---------- Records supplied
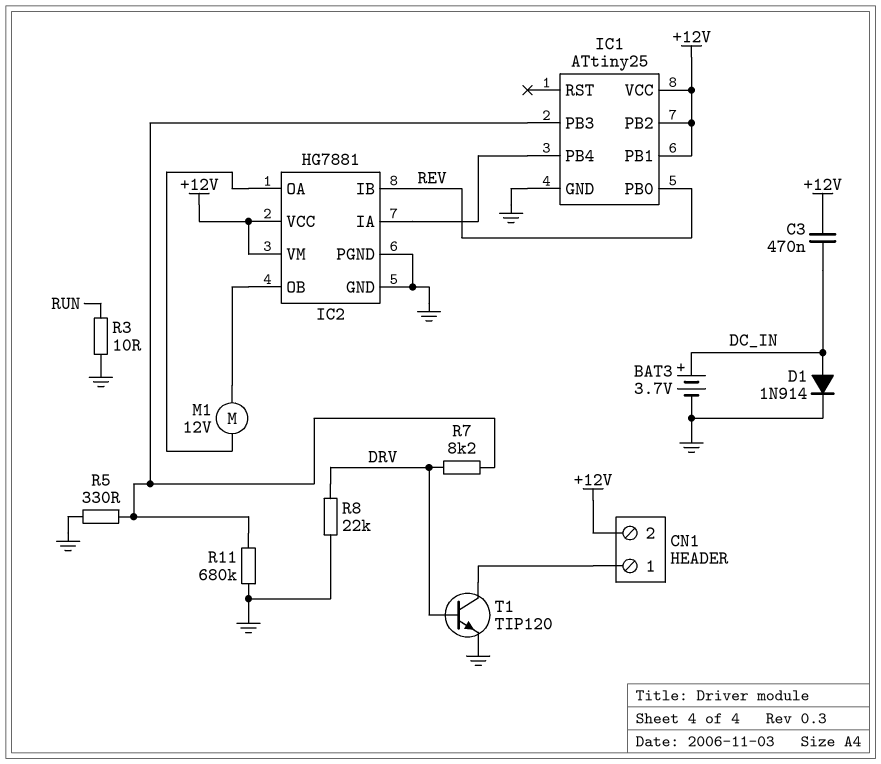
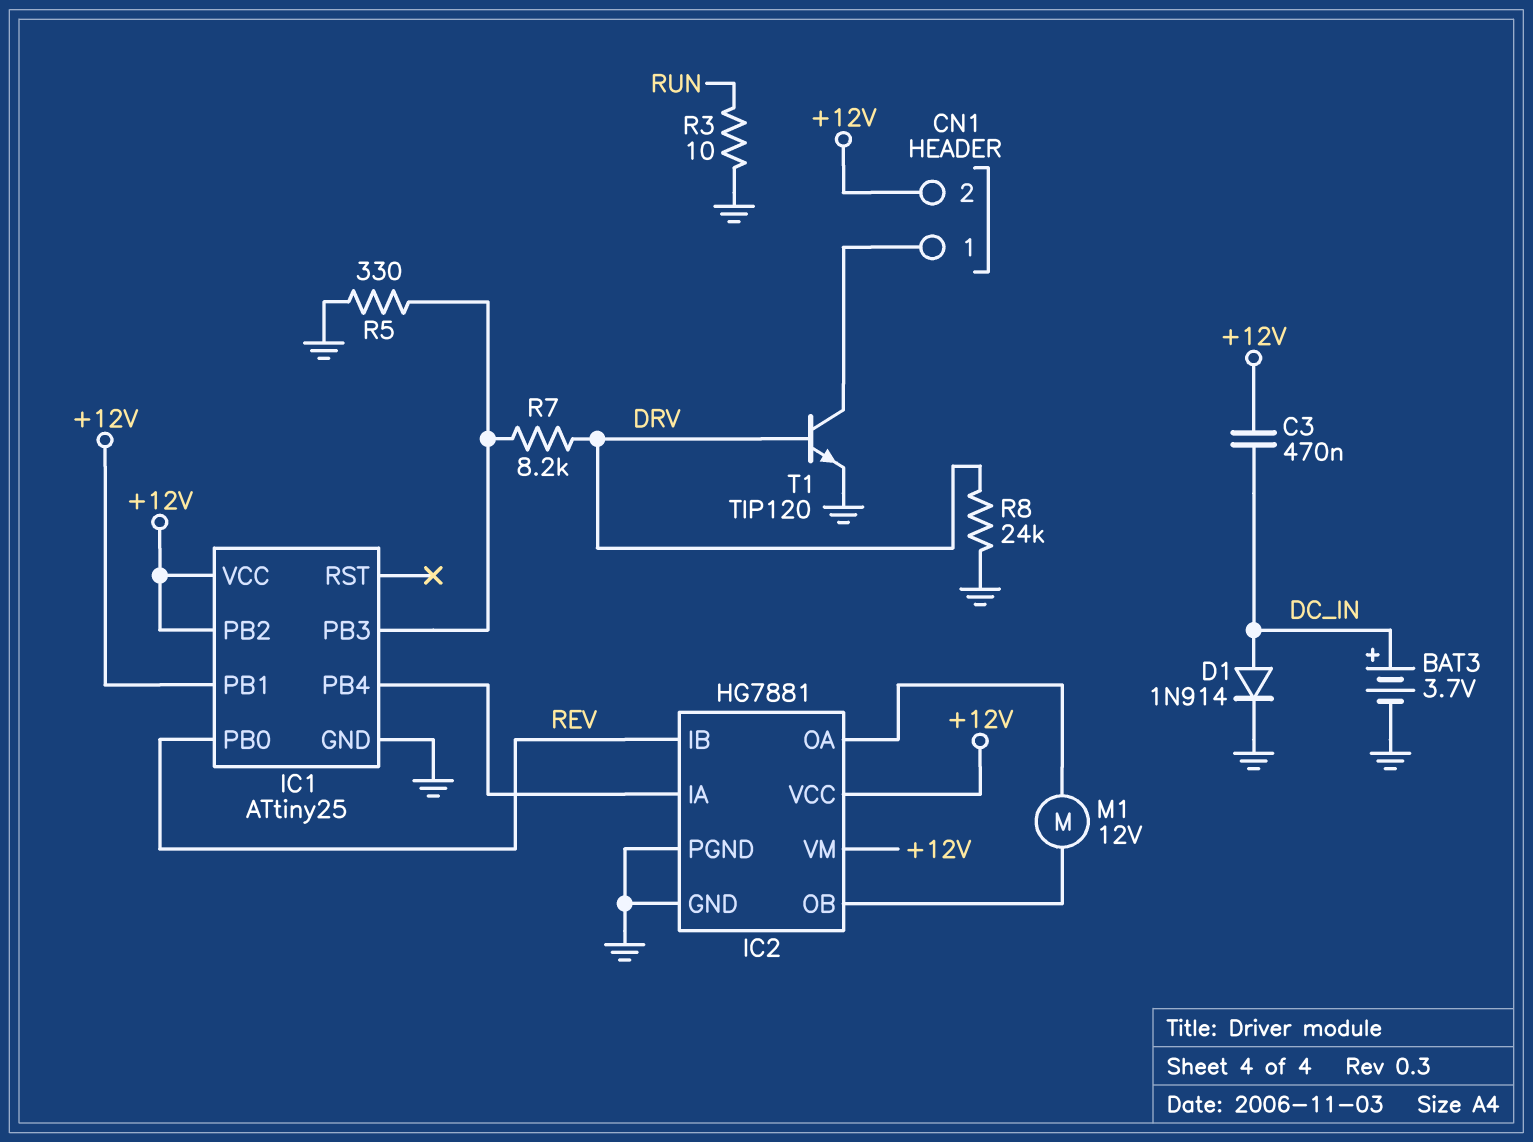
R8: 22k (DRV, GND) -> 24k (DRV, GND)
R11: 680k (GND, IC1/PB3) -> none

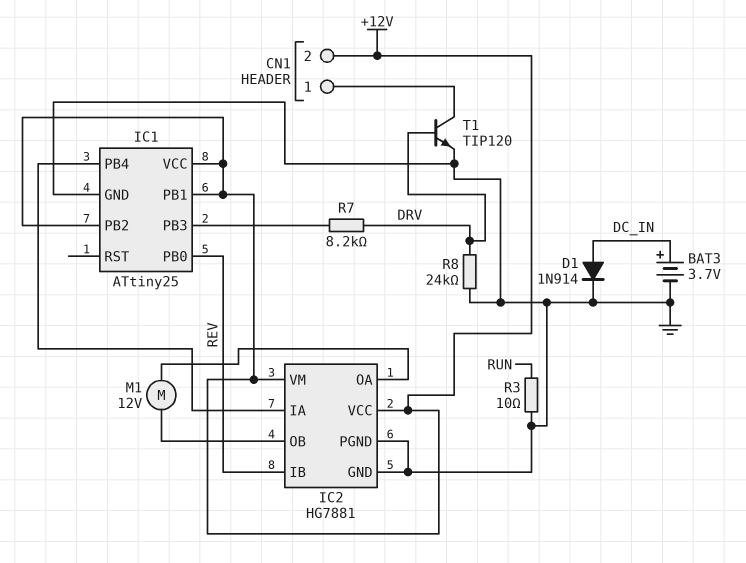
C3: 470nF (+12V, DC_IN) -> none
R5: 330 (GND, IC1/PB3) -> none

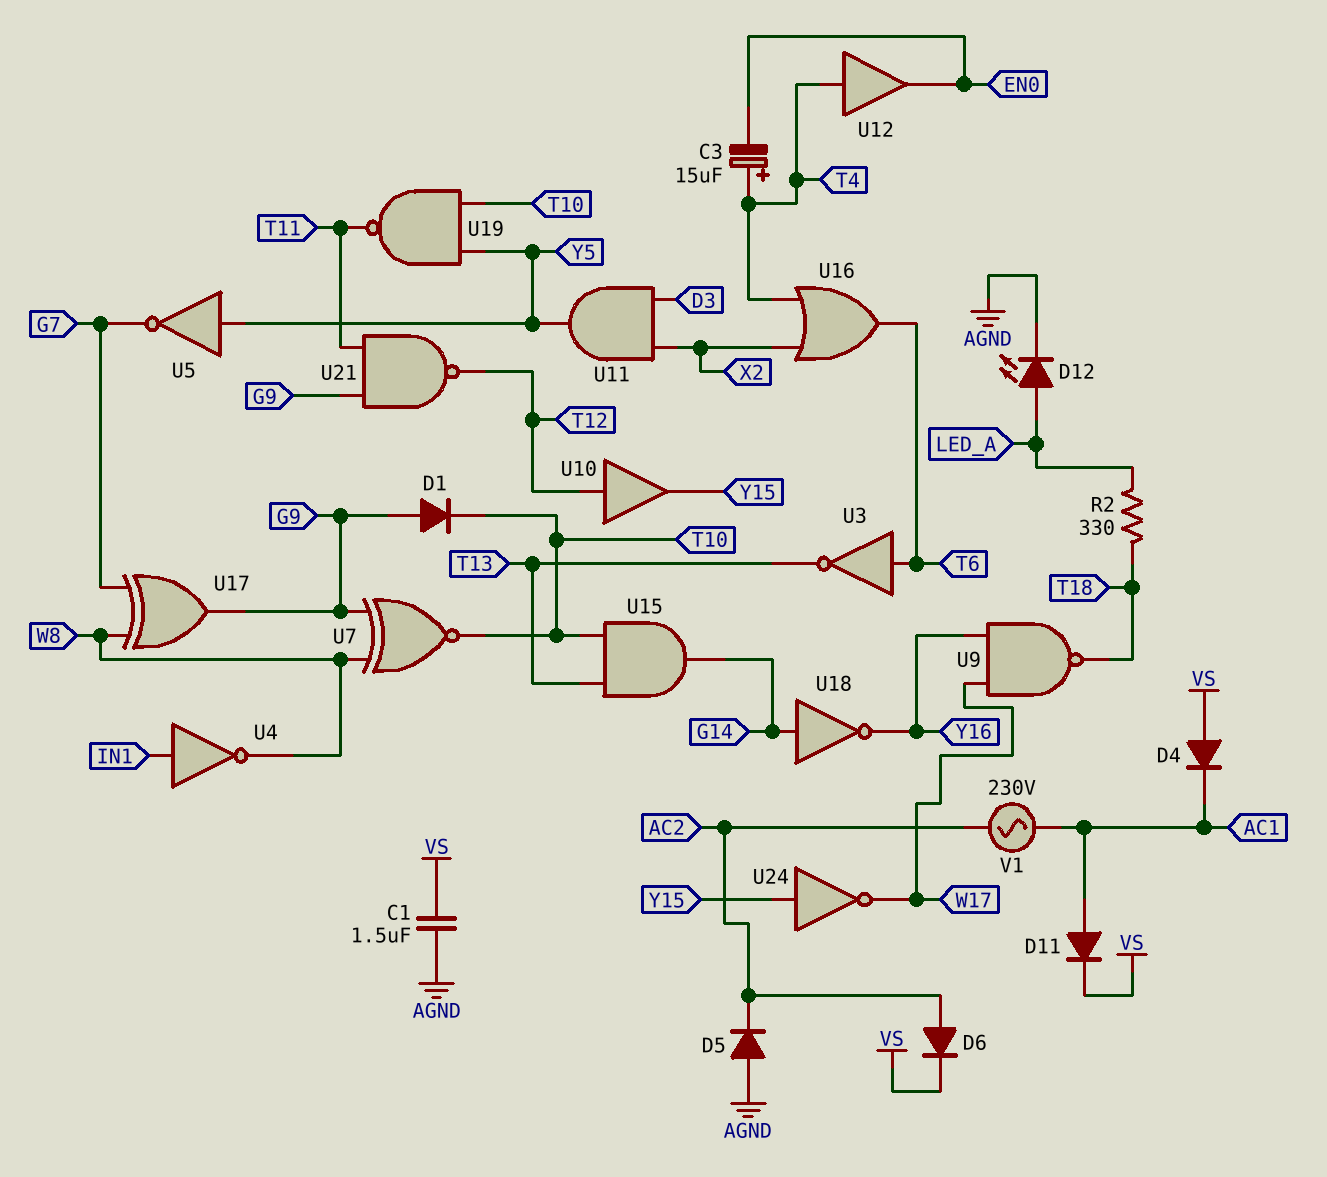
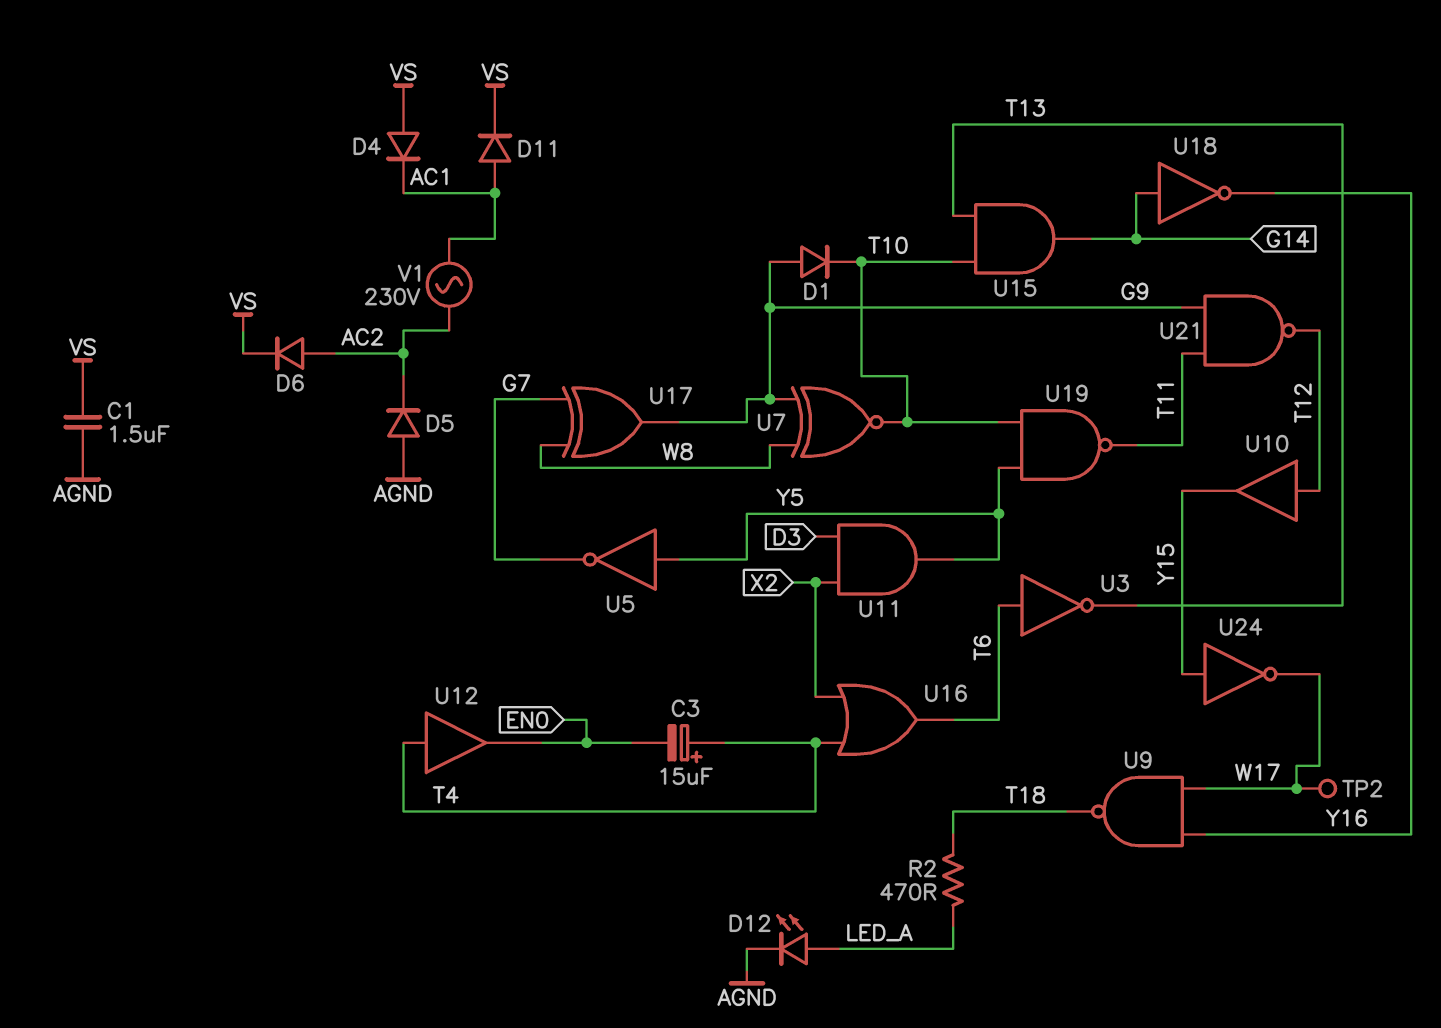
R2: 330 (LED_A, T18) -> 470 (LED_A, T18)
TP2: none -> test point (W17)
U4: NOT (in IN1, out W8) -> none

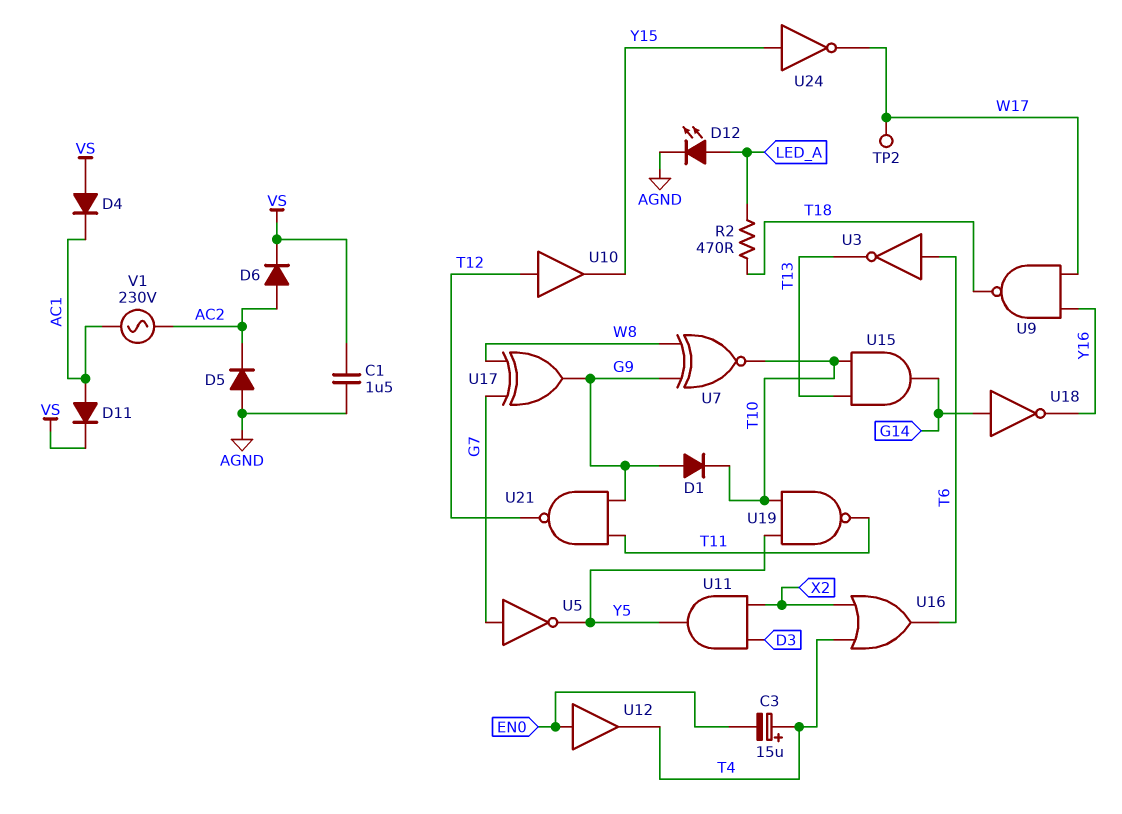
U5: NOT (in Y5, out G7) -> NOT (in G7, out Y5)
U12: buffer (in T4, out EN0) -> buffer (in EN0, out T4)

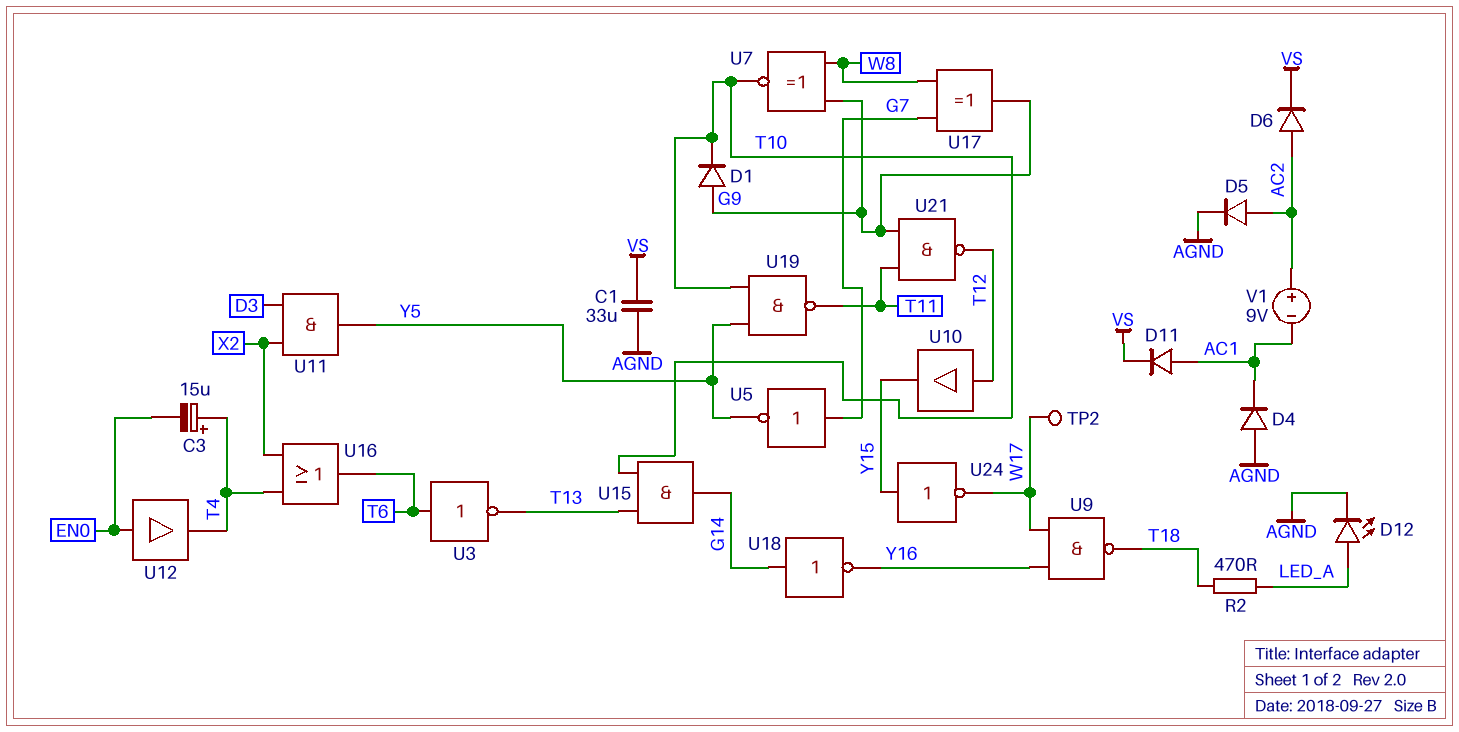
C1: 1.5uF (AGND, VS) -> 33uF (AGND, VS)
D4: diode (A VS, K AC1) -> diode (A AGND, K AC1)
D5: diode (A AGND, K AC2) -> diode (A AC2, K AGND)
V1: AC 230V (AC1, AC2) -> 9V (plus AC2, minus AC1)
--------------------
**Work item**. Except for the pictures, set down all of the records exactly as they are.

**Solved exercise**.
R8: 22k (DRV, GND) -> 24k (DRV, GND)
R11: 680k (GND, IC1/PB3) -> none

C3: 470nF (+12V, DC_IN) -> none
R5: 330 (GND, IC1/PB3) -> none

R2: 330 (LED_A, T18) -> 470 (LED_A, T18)
TP2: none -> test point (W17)
U4: NOT (in IN1, out W8) -> none

U5: NOT (in Y5, out G7) -> NOT (in G7, out Y5)
U12: buffer (in T4, out EN0) -> buffer (in EN0, out T4)

C1: 1.5uF (AGND, VS) -> 33uF (AGND, VS)
D4: diode (A VS, K AC1) -> diode (A AGND, K AC1)
D5: diode (A AGND, K AC2) -> diode (A AC2, K AGND)
V1: AC 230V (AC1, AC2) -> 9V (plus AC2, minus AC1)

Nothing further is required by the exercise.